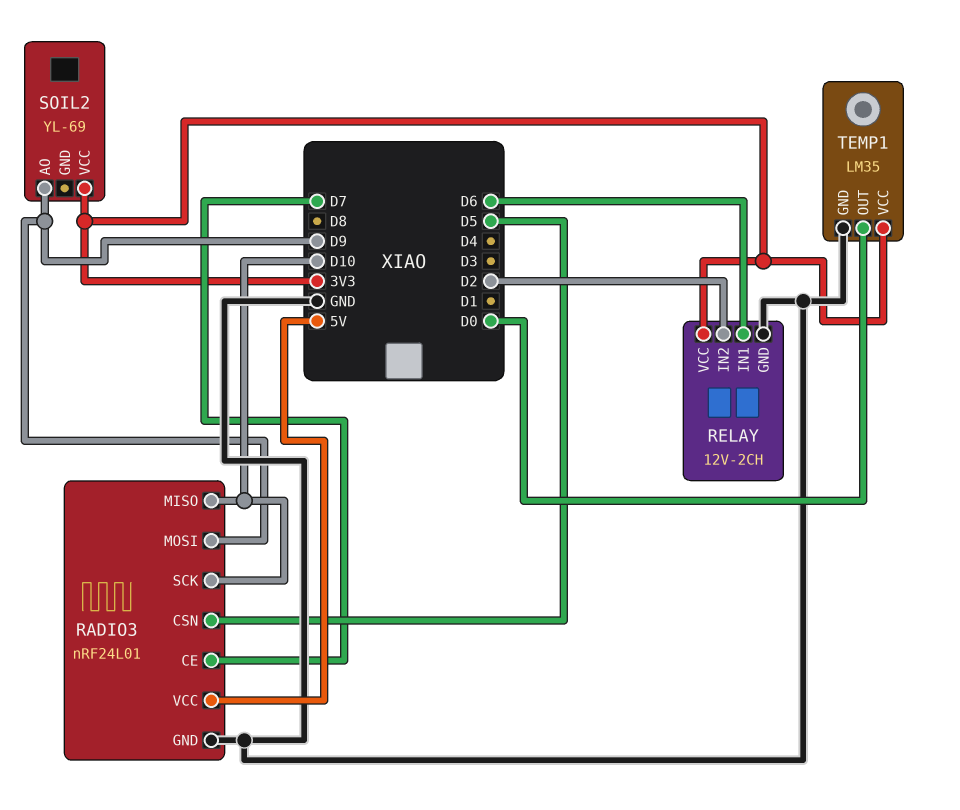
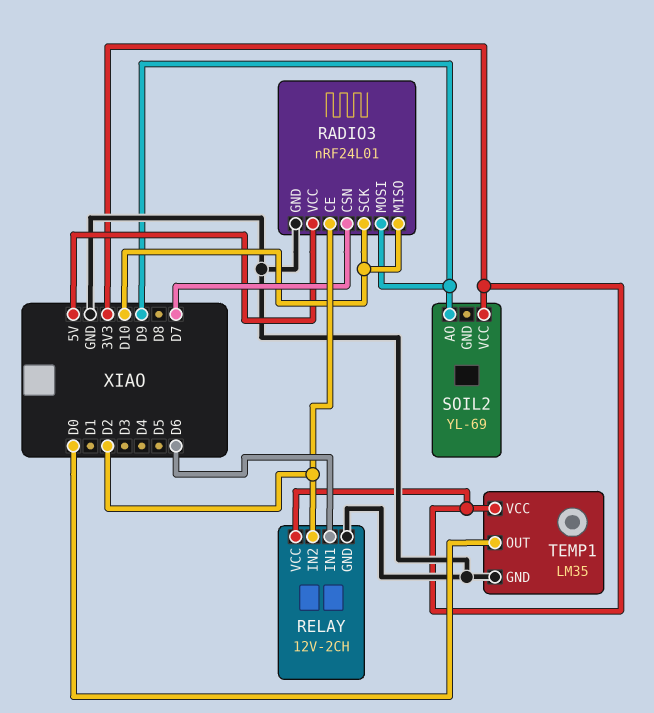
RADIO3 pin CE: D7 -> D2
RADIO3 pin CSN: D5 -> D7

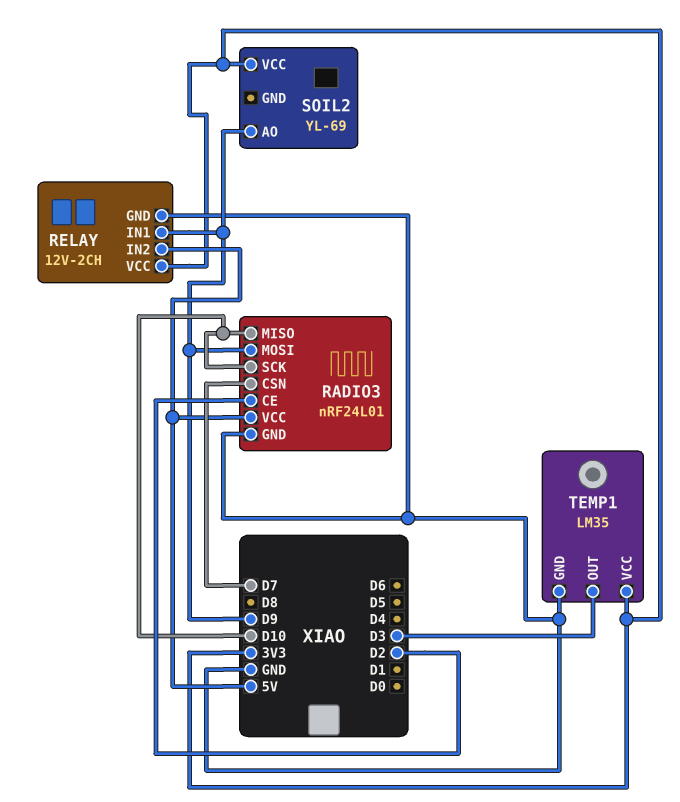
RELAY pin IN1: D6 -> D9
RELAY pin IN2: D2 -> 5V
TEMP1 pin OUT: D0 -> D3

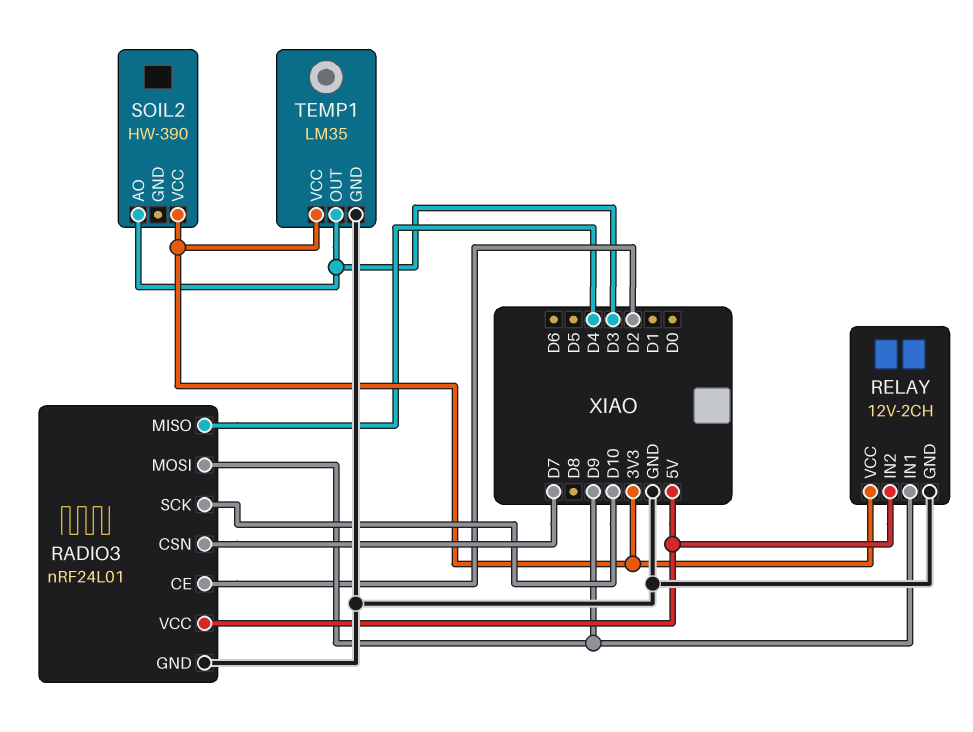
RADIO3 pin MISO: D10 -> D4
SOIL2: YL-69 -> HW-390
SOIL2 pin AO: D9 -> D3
============
# Your task
What you return should match the records above word for word, minus the pictures.

# Response for this exercise
RADIO3 pin CE: D7 -> D2
RADIO3 pin CSN: D5 -> D7

RELAY pin IN1: D6 -> D9
RELAY pin IN2: D2 -> 5V
TEMP1 pin OUT: D0 -> D3

RADIO3 pin MISO: D10 -> D4
SOIL2: YL-69 -> HW-390
SOIL2 pin AO: D9 -> D3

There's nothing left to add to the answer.